* [Task requirements]:
Reproduce the records below exactly, but only between the lines holding "(200, 245) = (569, 397): yellow" and "(257, 551) = (94, 257): green", inclusive.

☆ ☆ ☆ ☆ ☆ ☆ ☆

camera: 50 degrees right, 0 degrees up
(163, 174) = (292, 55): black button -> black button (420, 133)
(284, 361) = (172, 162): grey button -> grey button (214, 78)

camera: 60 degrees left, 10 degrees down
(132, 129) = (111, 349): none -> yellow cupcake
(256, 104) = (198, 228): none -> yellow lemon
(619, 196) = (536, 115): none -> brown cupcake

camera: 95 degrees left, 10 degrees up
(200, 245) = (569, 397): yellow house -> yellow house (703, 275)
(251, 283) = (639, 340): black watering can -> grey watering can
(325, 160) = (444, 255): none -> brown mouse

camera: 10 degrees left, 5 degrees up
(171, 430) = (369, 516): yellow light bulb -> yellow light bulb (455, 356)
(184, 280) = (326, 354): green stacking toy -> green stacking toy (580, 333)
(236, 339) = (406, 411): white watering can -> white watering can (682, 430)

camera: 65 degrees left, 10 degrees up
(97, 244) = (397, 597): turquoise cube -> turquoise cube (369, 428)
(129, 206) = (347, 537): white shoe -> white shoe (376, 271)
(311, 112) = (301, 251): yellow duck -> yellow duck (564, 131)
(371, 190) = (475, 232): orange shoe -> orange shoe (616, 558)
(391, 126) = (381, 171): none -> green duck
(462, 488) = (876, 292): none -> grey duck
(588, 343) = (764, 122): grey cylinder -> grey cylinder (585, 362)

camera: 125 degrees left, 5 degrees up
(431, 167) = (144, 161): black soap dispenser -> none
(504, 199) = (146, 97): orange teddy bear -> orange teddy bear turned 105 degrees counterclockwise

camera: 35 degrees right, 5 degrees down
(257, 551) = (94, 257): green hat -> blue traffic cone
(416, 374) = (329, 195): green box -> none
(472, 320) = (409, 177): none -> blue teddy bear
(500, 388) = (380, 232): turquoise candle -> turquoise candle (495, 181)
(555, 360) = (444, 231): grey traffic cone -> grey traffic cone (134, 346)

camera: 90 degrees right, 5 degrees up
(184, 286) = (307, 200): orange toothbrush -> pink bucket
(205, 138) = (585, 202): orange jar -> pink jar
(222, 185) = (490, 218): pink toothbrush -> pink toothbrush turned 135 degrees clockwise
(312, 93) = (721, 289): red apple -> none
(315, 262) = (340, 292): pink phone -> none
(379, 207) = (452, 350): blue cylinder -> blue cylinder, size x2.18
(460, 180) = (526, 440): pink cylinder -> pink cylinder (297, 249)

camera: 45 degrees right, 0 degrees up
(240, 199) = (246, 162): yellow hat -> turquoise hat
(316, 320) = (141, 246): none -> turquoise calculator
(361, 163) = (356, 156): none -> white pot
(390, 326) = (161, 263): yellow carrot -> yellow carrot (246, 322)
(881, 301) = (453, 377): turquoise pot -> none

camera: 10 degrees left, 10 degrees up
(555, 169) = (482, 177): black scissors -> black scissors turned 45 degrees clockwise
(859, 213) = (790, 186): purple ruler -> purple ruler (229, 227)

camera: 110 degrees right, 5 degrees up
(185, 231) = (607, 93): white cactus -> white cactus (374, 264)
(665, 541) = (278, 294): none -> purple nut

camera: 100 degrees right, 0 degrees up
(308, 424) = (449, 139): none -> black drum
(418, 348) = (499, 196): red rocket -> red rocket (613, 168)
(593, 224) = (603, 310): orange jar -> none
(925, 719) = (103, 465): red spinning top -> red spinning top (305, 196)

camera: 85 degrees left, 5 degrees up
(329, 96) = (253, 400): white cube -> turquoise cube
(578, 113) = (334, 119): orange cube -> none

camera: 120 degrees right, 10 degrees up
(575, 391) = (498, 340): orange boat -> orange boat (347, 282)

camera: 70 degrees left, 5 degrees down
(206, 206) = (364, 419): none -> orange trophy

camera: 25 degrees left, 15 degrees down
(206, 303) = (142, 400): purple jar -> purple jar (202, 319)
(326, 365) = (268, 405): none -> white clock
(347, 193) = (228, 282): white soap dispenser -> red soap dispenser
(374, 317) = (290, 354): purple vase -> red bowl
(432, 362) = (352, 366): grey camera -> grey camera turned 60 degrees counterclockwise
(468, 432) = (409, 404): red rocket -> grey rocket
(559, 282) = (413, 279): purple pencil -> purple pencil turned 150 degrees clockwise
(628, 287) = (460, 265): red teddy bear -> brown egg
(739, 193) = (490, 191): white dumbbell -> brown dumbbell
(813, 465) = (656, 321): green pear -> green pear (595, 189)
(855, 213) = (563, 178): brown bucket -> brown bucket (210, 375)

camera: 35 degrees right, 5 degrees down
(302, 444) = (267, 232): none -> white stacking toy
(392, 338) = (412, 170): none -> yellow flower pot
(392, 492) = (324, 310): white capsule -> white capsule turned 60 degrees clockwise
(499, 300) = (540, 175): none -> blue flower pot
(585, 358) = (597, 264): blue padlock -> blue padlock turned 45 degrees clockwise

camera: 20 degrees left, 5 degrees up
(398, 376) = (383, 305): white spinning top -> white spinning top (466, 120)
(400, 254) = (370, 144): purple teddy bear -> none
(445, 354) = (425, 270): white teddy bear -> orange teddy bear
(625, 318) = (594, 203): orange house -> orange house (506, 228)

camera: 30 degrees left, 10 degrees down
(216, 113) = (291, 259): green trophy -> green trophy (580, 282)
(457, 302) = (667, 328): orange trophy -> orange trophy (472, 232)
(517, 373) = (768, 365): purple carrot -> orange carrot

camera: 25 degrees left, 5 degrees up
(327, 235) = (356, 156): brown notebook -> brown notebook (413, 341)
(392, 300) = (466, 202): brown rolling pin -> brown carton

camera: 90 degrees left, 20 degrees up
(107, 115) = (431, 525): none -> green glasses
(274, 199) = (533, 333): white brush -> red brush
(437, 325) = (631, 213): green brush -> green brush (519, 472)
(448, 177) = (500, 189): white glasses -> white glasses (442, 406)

☆ ☆ ☆ ☆ ☆ ☆ ☆

* [Exercise output]:
(200, 245) = (569, 397): yellow house -> yellow house (703, 275)
(251, 283) = (639, 340): black watering can -> grey watering can
(325, 160) = (444, 255): none -> brown mouse

camera: 10 degrees left, 5 degrees up
(171, 430) = (369, 516): yellow light bulb -> yellow light bulb (455, 356)
(184, 280) = (326, 354): green stacking toy -> green stacking toy (580, 333)
(236, 339) = (406, 411): white watering can -> white watering can (682, 430)

camera: 65 degrees left, 10 degrees up
(97, 244) = (397, 597): turquoise cube -> turquoise cube (369, 428)
(129, 206) = (347, 537): white shoe -> white shoe (376, 271)
(311, 112) = (301, 251): yellow duck -> yellow duck (564, 131)
(371, 190) = (475, 232): orange shoe -> orange shoe (616, 558)
(391, 126) = (381, 171): none -> green duck
(462, 488) = (876, 292): none -> grey duck
(588, 343) = (764, 122): grey cylinder -> grey cylinder (585, 362)

camera: 125 degrees left, 5 degrees up
(431, 167) = (144, 161): black soap dispenser -> none
(504, 199) = (146, 97): orange teddy bear -> orange teddy bear turned 105 degrees counterclockwise

camera: 35 degrees right, 5 degrees down
(257, 551) = (94, 257): green hat -> blue traffic cone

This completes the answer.